WORK TO BE COMPLETED
Rewrite the lines below, replacing "hardcover book" with "paperback book" and keeping everything else the same. Leave the pictures out of your answer.

(Beginning of PROVIDED DATA)

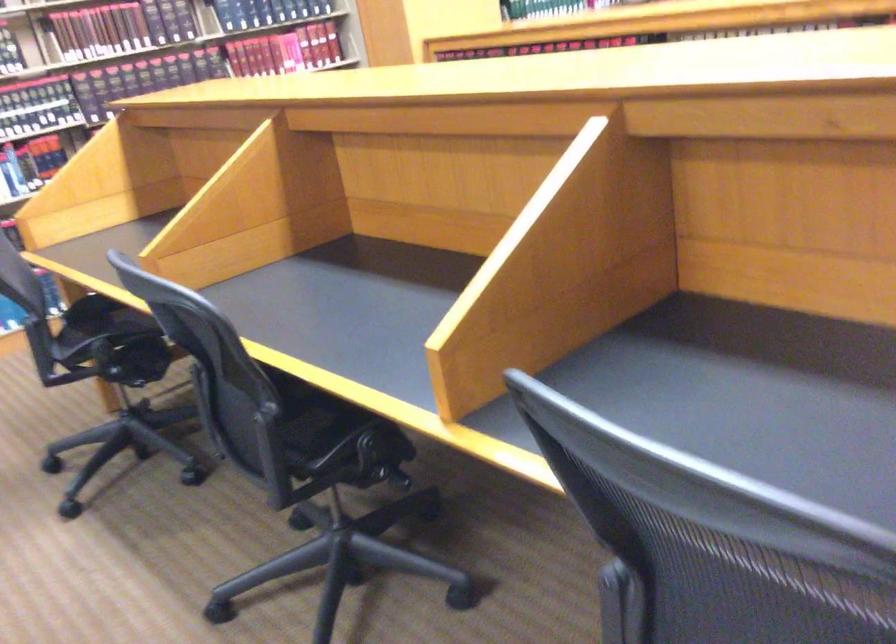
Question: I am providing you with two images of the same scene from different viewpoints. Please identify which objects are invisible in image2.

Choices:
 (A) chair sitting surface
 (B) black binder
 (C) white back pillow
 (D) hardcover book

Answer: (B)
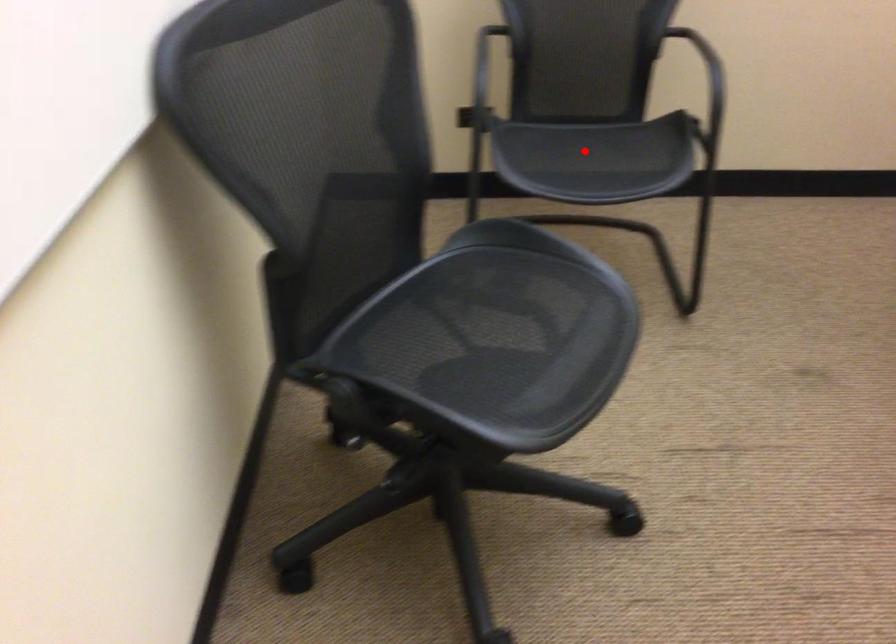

(End of PROVIDED DATA)

SOLVED EXERCISE
Question: I am providing you with two images of the same scene from different viewpoints. Please identify which objects are invisible in image2.

Choices:
 (A) chair sitting surface
 (B) black binder
 (C) white back pillow
 (D) paperback book

Answer: (B)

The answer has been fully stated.